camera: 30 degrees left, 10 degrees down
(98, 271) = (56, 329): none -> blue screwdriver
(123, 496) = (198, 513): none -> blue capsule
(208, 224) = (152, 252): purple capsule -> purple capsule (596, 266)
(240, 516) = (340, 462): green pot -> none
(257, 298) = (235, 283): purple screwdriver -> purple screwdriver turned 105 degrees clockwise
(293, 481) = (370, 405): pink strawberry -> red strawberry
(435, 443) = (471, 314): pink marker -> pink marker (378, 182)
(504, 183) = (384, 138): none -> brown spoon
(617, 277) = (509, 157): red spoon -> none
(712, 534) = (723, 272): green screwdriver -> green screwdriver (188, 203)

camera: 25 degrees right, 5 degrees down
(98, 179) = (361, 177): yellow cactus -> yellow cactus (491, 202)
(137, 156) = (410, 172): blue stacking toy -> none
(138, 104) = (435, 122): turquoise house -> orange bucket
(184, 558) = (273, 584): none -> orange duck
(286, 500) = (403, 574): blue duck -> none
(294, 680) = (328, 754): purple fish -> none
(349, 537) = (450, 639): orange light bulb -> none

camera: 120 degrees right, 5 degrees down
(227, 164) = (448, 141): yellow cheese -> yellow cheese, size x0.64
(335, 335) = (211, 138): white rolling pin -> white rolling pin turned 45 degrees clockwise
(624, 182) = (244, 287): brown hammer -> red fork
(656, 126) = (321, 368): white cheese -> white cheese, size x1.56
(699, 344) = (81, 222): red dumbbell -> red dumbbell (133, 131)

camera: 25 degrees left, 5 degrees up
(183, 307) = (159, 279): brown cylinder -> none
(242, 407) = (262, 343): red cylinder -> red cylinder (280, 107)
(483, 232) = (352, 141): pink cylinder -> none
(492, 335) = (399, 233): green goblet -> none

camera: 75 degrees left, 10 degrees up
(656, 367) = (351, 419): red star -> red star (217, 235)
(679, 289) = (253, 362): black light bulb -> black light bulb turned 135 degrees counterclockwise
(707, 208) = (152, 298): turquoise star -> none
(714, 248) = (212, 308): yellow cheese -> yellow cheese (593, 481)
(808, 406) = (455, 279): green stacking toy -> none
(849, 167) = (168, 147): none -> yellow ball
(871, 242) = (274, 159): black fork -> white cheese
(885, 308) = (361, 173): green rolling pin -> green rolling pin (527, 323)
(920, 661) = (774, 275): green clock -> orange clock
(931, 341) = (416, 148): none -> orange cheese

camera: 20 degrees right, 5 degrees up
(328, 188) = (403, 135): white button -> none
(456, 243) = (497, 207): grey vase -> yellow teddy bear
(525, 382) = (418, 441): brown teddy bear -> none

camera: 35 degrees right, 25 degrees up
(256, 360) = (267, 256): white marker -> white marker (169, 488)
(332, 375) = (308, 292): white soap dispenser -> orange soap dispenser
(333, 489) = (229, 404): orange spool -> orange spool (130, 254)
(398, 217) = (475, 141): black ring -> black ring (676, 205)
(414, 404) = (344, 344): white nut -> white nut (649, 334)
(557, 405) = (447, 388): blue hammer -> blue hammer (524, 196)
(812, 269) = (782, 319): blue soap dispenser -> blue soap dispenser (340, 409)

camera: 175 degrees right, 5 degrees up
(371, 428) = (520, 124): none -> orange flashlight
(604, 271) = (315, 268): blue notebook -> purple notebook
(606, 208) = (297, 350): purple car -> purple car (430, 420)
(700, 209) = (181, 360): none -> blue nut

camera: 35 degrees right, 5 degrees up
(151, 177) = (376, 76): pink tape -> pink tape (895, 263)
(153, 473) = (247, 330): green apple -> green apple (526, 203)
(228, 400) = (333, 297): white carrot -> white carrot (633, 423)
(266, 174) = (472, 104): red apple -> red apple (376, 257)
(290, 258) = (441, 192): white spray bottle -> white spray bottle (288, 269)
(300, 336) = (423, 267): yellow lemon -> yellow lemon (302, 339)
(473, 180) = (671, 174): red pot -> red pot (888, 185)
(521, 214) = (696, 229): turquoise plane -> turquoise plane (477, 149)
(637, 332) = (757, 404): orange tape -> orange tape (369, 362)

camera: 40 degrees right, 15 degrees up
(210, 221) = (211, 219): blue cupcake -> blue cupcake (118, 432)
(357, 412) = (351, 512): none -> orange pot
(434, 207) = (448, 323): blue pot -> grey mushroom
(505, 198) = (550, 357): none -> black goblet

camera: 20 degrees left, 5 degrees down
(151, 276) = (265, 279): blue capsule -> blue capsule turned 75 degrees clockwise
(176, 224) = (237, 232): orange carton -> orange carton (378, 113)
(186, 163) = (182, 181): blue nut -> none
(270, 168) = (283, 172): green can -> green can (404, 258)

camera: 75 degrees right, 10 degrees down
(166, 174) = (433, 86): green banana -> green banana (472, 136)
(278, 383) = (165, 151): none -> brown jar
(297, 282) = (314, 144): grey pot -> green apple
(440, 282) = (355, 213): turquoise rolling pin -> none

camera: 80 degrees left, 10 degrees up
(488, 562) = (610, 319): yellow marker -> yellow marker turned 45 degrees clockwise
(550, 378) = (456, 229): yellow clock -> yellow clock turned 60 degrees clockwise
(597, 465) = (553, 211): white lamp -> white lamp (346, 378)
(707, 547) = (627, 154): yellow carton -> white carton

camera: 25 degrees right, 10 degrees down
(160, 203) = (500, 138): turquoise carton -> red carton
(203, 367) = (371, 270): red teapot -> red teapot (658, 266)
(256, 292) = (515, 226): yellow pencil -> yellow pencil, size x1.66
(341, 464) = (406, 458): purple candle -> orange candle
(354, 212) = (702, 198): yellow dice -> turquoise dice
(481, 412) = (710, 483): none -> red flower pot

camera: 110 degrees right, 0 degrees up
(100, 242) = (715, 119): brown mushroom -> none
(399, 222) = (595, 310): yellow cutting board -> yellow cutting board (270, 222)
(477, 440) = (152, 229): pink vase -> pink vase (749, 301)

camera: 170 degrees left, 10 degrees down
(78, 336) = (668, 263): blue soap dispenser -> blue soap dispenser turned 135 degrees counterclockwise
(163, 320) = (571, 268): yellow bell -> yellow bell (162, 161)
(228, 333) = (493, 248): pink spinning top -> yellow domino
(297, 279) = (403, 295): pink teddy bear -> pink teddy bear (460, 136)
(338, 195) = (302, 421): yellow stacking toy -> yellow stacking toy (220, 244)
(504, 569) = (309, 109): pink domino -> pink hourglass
● ● ●
**EXERCISE OBJECTIVE**
Using the records above, set down exactly the lines from the one with "camera: 20 degrees right, 5 degrees up" through the one with "(473, 180) = (671, 174): red", inclusive, and nothing more.

**EXERCISE RESULT**
camera: 20 degrees right, 5 degrees up
(328, 188) = (403, 135): white button -> none
(456, 243) = (497, 207): grey vase -> yellow teddy bear
(525, 382) = (418, 441): brown teddy bear -> none

camera: 35 degrees right, 25 degrees up
(256, 360) = (267, 256): white marker -> white marker (169, 488)
(332, 375) = (308, 292): white soap dispenser -> orange soap dispenser
(333, 489) = (229, 404): orange spool -> orange spool (130, 254)
(398, 217) = (475, 141): black ring -> black ring (676, 205)
(414, 404) = (344, 344): white nut -> white nut (649, 334)
(557, 405) = (447, 388): blue hammer -> blue hammer (524, 196)
(812, 269) = (782, 319): blue soap dispenser -> blue soap dispenser (340, 409)

camera: 175 degrees right, 5 degrees up
(371, 428) = (520, 124): none -> orange flashlight
(604, 271) = (315, 268): blue notebook -> purple notebook
(606, 208) = (297, 350): purple car -> purple car (430, 420)
(700, 209) = (181, 360): none -> blue nut

camera: 35 degrees right, 5 degrees up
(151, 177) = (376, 76): pink tape -> pink tape (895, 263)
(153, 473) = (247, 330): green apple -> green apple (526, 203)
(228, 400) = (333, 297): white carrot -> white carrot (633, 423)
(266, 174) = (472, 104): red apple -> red apple (376, 257)
(290, 258) = (441, 192): white spray bottle -> white spray bottle (288, 269)
(300, 336) = (423, 267): yellow lemon -> yellow lemon (302, 339)
(473, 180) = (671, 174): red pot -> red pot (888, 185)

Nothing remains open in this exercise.